::: Exercise materials
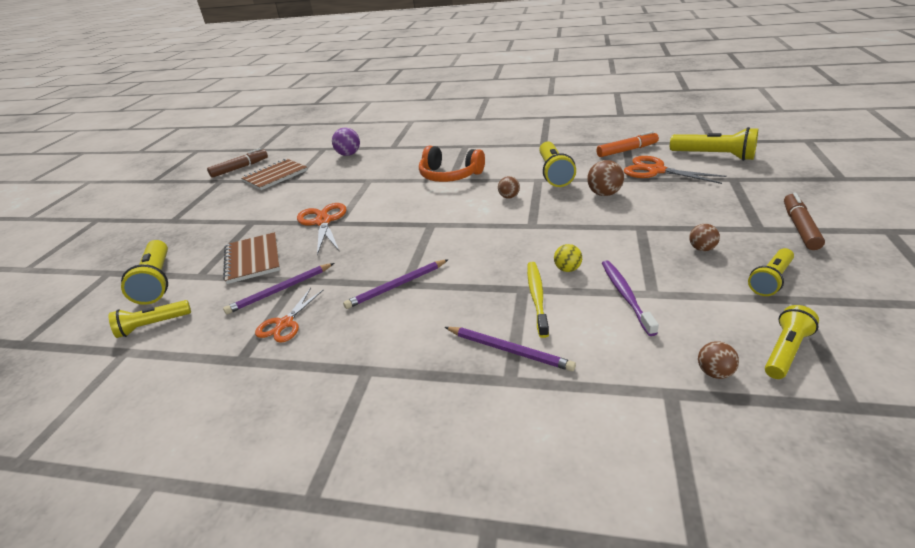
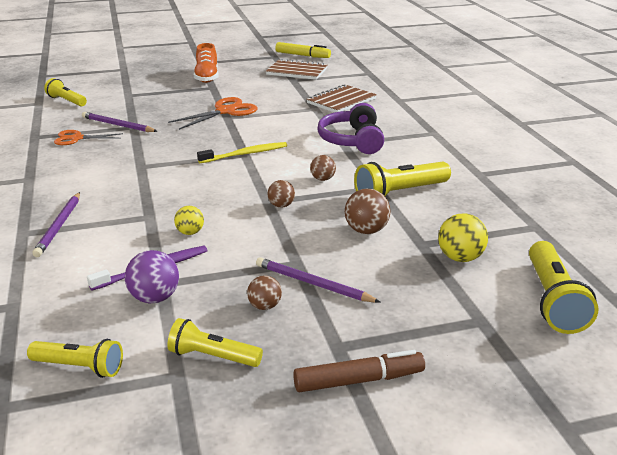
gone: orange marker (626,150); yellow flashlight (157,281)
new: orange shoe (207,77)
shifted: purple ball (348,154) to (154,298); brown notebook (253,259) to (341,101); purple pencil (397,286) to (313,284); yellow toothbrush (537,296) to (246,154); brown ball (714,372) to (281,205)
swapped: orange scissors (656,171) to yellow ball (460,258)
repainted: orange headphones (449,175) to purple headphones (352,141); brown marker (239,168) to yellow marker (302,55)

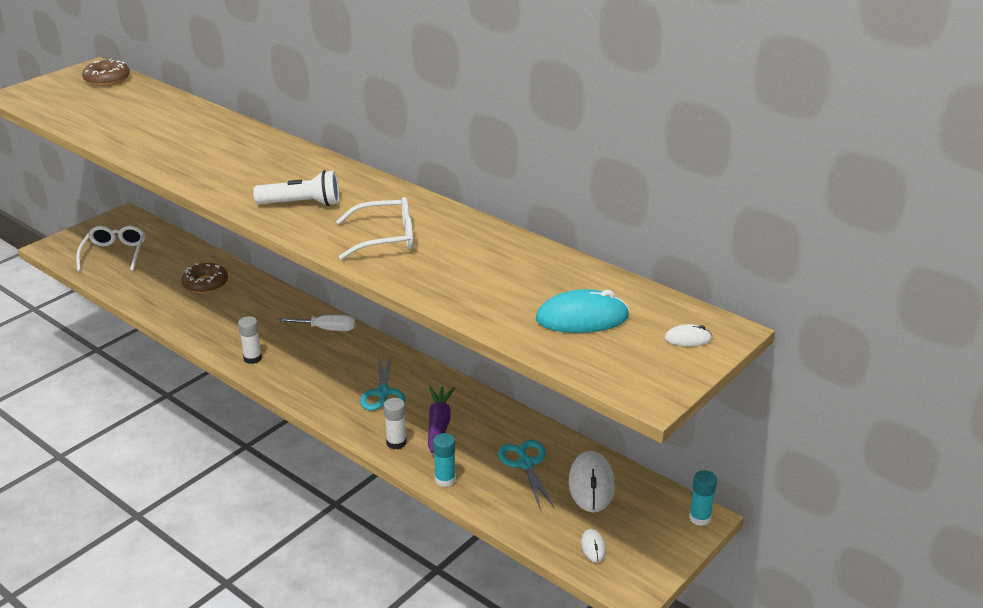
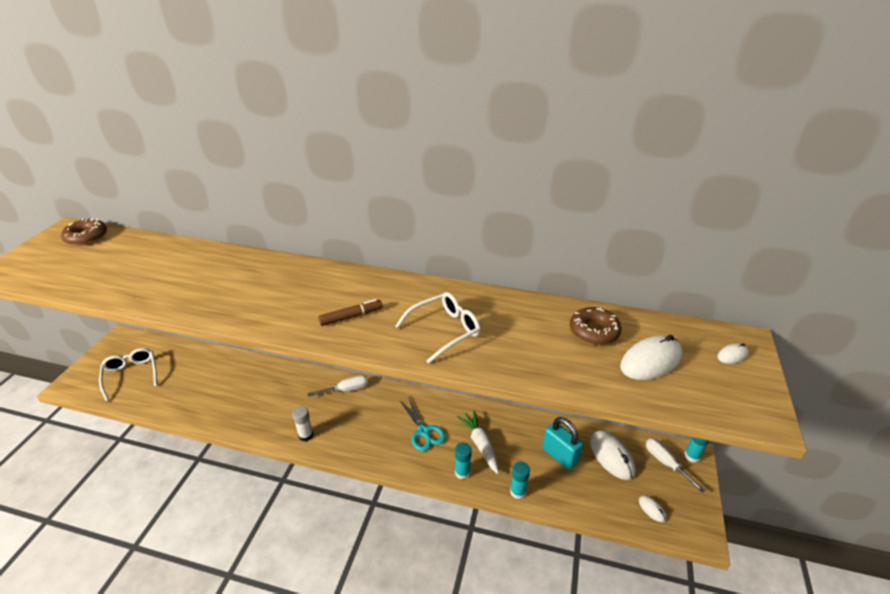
new: white screwdriver (665,463)
shifted: brown donut (205,284) to (594,331)
swapped: white flashlight (302,204) to brown marker (351,316); turquoise scissors (526,464) to turquoise padlock (560,455)
repainted: turquoise mouse (582,318) to white mouse (650,361); purple carrot (439,425) to white carrot (480,444); white glue stick (396,443) to turquoise glue stick (462,472)

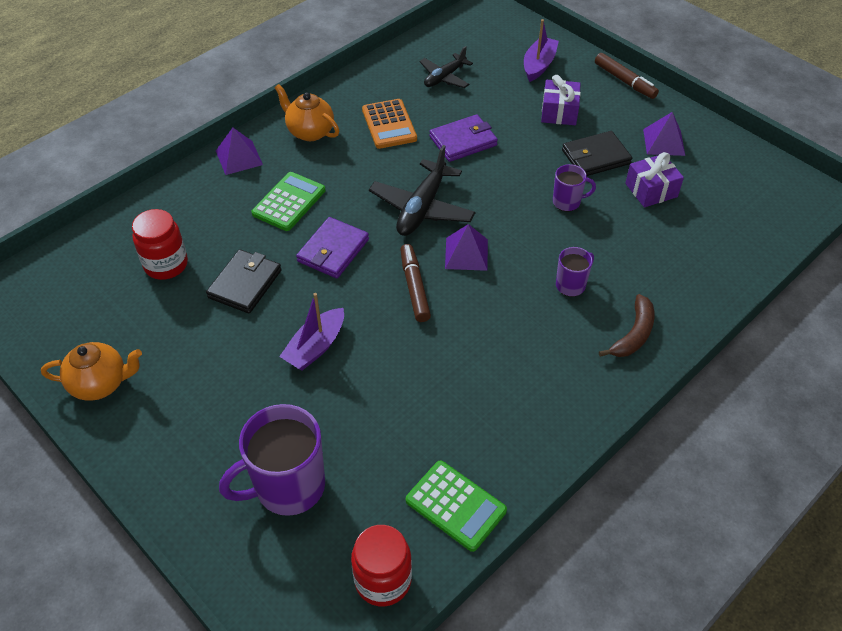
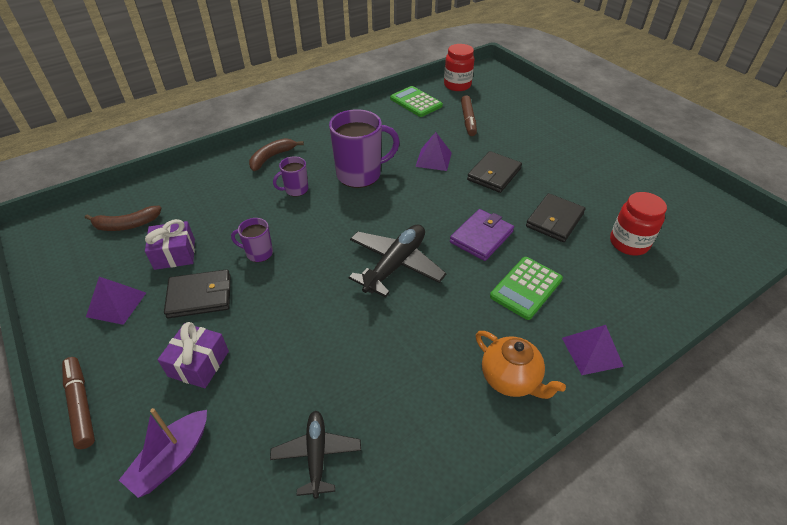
gone: orange calculator (389,124); purple wallet (463,141); orange teapot (100,383)
new: brown banana (127,225)
shifted: purple pyramid (466,253) to (433,159); brown marker (414,287) to (468,120); purple mug (288,487) to (360,174)
swapped: purple boat (315,347) to black wallet (494,174)
rotated: black plane (444,77) = (317,455) 60 degrees counterclockwise

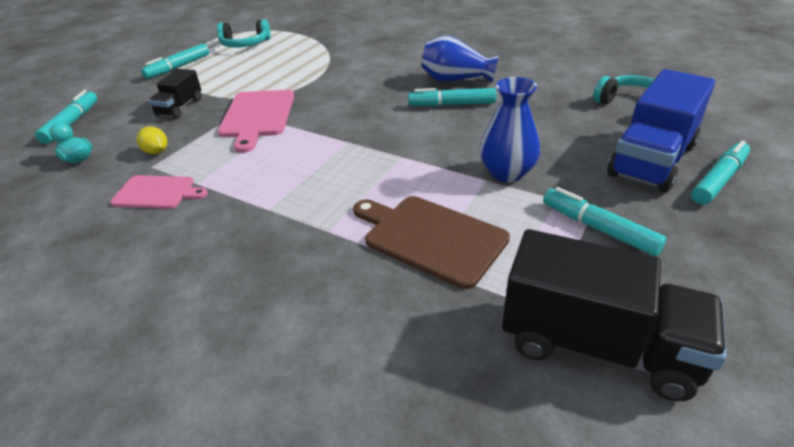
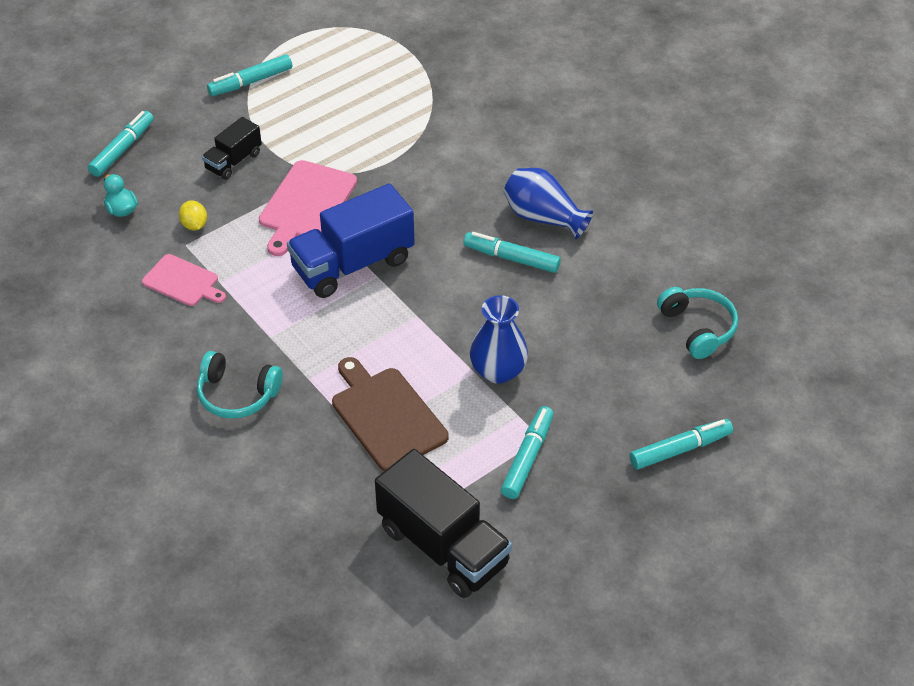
shifted: turquoise headphones (245,44) to (237,394); blue truck (652,160) to (353,264)
rotated: turquoise marker (598,228) = (528,457) 45 degrees clockwise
::::::
- [How to complete this task] Write the records out again verbatim and omit the pictures they contain.

- [Reply to the exercise]
gone: orange marker (626,150); yellow flashlight (157,281)
new: orange shoe (207,77)
shifted: purple ball (348,154) to (154,298); brown notebook (253,259) to (341,101); purple pencil (397,286) to (313,284); yellow toothbrush (537,296) to (246,154); brown ball (714,372) to (281,205)
swapped: orange scissors (656,171) to yellow ball (460,258)
repainted: orange headphones (449,175) to purple headphones (352,141); brown marker (239,168) to yellow marker (302,55)

new: white screwdriver (665,463)
shifted: brown donut (205,284) to (594,331)
swapped: white flashlight (302,204) to brown marker (351,316); turquoise scissors (526,464) to turquoise padlock (560,455)
repainted: turquoise mouse (582,318) to white mouse (650,361); purple carrot (439,425) to white carrot (480,444); white glue stick (396,443) to turquoise glue stick (462,472)

gone: orange calculator (389,124); purple wallet (463,141); orange teapot (100,383)
new: brown banana (127,225)
shifted: purple pyramid (466,253) to (433,159); brown marker (414,287) to (468,120); purple mug (288,487) to (360,174)
swapped: purple boat (315,347) to black wallet (494,174)
rotated: black plane (444,77) = (317,455) 60 degrees counterclockwise

shifted: turquoise headphones (245,44) to (237,394); blue truck (652,160) to (353,264)
rotated: turquoise marker (598,228) = (528,457) 45 degrees clockwise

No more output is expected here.